══ MATERIAL FOR THIS TASK

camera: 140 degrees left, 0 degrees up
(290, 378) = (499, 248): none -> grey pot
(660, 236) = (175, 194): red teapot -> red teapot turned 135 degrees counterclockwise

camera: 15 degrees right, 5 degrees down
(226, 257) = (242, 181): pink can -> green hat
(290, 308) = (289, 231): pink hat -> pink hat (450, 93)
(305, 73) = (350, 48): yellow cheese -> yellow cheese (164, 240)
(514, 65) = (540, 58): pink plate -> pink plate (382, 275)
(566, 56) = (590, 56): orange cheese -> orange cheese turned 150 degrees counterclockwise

════
══ MATERIAL FOR THIS TASK

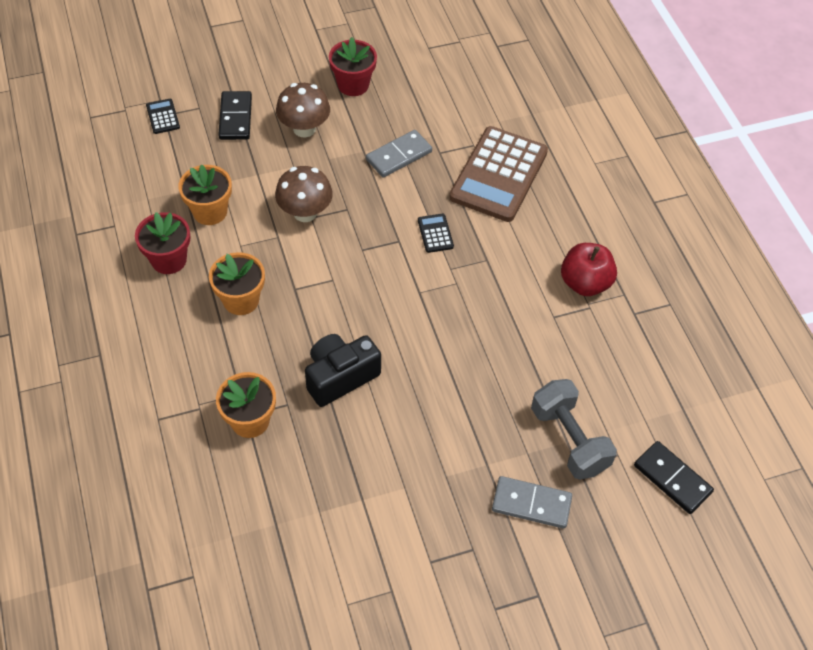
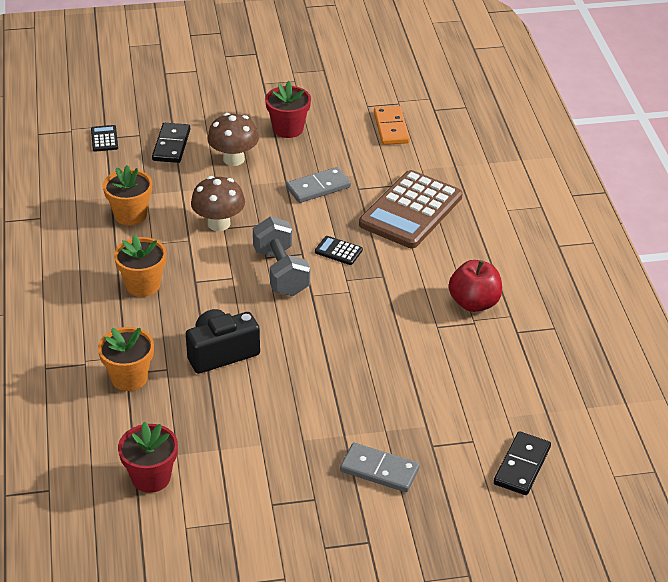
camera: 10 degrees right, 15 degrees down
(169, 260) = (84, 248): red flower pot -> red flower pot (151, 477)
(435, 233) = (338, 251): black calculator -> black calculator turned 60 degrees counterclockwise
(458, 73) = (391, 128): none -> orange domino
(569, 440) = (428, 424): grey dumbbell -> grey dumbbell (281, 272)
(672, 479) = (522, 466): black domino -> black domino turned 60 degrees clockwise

════

**REQUIREMENT:**
There is a run of lines above from the one with "(226, 257) = (242, 181): pink" to the one with "(566, 56) = (590, 56): orange"; print exactly that run, both ends included, and nothing else.

**RESULT OF THIS TASK:**
(226, 257) = (242, 181): pink can -> green hat
(290, 308) = (289, 231): pink hat -> pink hat (450, 93)
(305, 73) = (350, 48): yellow cheese -> yellow cheese (164, 240)
(514, 65) = (540, 58): pink plate -> pink plate (382, 275)
(566, 56) = (590, 56): orange cheese -> orange cheese turned 150 degrees counterclockwise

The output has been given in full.